### WHAT THIS TASK INVOLVES
Rewrite the records below, swapping "cabinetry" for "cupboard" wherever it appears and leaving everything else unchanged.

+++++

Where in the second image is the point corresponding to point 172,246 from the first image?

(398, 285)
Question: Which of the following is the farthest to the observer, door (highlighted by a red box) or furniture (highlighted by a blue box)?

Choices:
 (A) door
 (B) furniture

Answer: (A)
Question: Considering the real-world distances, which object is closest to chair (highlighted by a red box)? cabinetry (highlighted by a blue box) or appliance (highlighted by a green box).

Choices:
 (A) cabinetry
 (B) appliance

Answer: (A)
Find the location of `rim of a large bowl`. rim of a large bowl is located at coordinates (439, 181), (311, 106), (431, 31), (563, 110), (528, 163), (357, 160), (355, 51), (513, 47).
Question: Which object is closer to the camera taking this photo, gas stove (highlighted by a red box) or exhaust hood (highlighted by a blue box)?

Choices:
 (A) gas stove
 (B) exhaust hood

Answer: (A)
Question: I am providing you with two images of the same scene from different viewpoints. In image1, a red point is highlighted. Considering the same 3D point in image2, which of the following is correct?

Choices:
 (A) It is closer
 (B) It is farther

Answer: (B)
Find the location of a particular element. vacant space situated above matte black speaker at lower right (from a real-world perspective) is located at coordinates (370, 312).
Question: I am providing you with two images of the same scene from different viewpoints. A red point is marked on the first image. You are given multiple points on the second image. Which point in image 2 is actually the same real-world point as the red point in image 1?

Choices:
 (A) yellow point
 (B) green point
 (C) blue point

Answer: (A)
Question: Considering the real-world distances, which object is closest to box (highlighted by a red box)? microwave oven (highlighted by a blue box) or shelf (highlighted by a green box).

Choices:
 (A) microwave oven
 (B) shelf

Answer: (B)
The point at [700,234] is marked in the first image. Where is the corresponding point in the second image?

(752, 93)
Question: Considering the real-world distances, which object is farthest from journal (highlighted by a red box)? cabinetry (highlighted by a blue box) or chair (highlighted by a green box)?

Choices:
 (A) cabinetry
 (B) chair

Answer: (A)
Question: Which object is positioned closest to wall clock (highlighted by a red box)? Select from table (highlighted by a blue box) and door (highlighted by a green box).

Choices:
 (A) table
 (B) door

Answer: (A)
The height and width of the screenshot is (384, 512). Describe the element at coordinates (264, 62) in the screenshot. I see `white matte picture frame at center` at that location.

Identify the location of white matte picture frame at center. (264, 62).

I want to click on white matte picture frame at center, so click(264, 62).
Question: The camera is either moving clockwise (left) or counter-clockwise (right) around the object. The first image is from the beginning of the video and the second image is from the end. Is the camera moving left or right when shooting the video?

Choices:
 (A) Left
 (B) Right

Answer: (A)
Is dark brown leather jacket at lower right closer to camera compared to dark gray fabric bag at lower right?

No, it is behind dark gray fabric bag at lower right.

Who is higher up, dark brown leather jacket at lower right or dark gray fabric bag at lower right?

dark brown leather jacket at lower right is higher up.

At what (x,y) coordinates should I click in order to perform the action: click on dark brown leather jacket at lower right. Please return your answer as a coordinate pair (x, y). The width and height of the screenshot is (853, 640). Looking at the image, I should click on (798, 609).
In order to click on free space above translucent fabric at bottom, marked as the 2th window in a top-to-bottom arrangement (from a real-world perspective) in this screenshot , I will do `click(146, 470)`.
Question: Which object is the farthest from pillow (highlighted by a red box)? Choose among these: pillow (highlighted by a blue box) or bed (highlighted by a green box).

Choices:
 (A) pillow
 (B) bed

+++++

### EXERCISE RESULT
Where in the second image is the point corresponding to point 172,246 from the first image?

(398, 285)
Question: Which of the following is the farthest to the observer, door (highlighted by a red box) or furniture (highlighted by a blue box)?

Choices:
 (A) door
 (B) furniture

Answer: (A)
Question: Considering the real-world distances, which object is closest to chair (highlighted by a red box)? cupboard (highlighted by a blue box) or appliance (highlighted by a green box).

Choices:
 (A) cupboard
 (B) appliance

Answer: (A)
Find the location of `rim of a large bowl`. rim of a large bowl is located at coordinates (439, 181), (311, 106), (431, 31), (563, 110), (528, 163), (357, 160), (355, 51), (513, 47).
Question: Which object is closer to the camera taking this photo, gas stove (highlighted by a red box) or exhaust hood (highlighted by a blue box)?

Choices:
 (A) gas stove
 (B) exhaust hood

Answer: (A)
Question: I am providing you with two images of the same scene from different viewpoints. In image1, a red point is highlighted. Considering the same 3D point in image2, which of the following is correct?

Choices:
 (A) It is closer
 (B) It is farther

Answer: (B)
Find the location of a particular element. vacant space situated above matte black speaker at lower right (from a real-world perspective) is located at coordinates (370, 312).
Question: I am providing you with two images of the same scene from different viewpoints. A red point is marked on the first image. You are given multiple points on the second image. Which point in image 2 is actually the same real-world point as the red point in image 1?

Choices:
 (A) yellow point
 (B) green point
 (C) blue point

Answer: (A)
Question: Considering the real-world distances, which object is closest to box (highlighted by a red box)? microwave oven (highlighted by a blue box) or shelf (highlighted by a green box).

Choices:
 (A) microwave oven
 (B) shelf

Answer: (B)
The point at [700,234] is marked in the first image. Where is the corresponding point in the second image?

(752, 93)
Question: Considering the real-world distances, which object is farthest from journal (highlighted by a red box)? cupboard (highlighted by a blue box) or chair (highlighted by a green box)?

Choices:
 (A) cupboard
 (B) chair

Answer: (A)
Question: Which object is positioned closest to wall clock (highlighted by a red box)? Select from table (highlighted by a blue box) and door (highlighted by a green box).

Choices:
 (A) table
 (B) door

Answer: (A)
The height and width of the screenshot is (384, 512). Describe the element at coordinates (264, 62) in the screenshot. I see `white matte picture frame at center` at that location.

Identify the location of white matte picture frame at center. (264, 62).

I want to click on white matte picture frame at center, so click(264, 62).
Question: The camera is either moving clockwise (left) or counter-clockwise (right) around the object. The first image is from the beginning of the video and the second image is from the end. Is the camera moving left or right when shooting the video?

Choices:
 (A) Left
 (B) Right

Answer: (A)
Is dark brown leather jacket at lower right closer to camera compared to dark gray fabric bag at lower right?

No, it is behind dark gray fabric bag at lower right.

Who is higher up, dark brown leather jacket at lower right or dark gray fabric bag at lower right?

dark brown leather jacket at lower right is higher up.

At what (x,y) coordinates should I click in order to perform the action: click on dark brown leather jacket at lower right. Please return your answer as a coordinate pair (x, y). The width and height of the screenshot is (853, 640). Looking at the image, I should click on (798, 609).
In order to click on free space above translucent fabric at bottom, marked as the 2th window in a top-to-bottom arrangement (from a real-world perspective) in this screenshot , I will do `click(146, 470)`.
Question: Which object is the farthest from pillow (highlighted by a red box)? Choose among these: pillow (highlighted by a blue box) or bed (highlighted by a green box).

Choices:
 (A) pillow
 (B) bed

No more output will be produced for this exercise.